▸ PROVIDED ENTRIES
=== Begin Enclosure ===
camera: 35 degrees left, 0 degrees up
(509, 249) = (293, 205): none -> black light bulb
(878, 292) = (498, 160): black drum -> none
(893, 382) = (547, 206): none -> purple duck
=== End Enclosure ===
=== Begin Enclosure ===
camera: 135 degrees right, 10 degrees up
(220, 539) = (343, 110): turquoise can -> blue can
=== End Enclosure ===
▸ WHAT IS EXPECTED
Find where the line with "(509, 249) = (293, 205): none" sits in the material above, then copy exactly from it through the line with "(893, 382) = (547, 206): none -> purple duck". Add no other line.

▸ EXERCISE ANSWER
(509, 249) = (293, 205): none -> black light bulb
(878, 292) = (498, 160): black drum -> none
(893, 382) = (547, 206): none -> purple duck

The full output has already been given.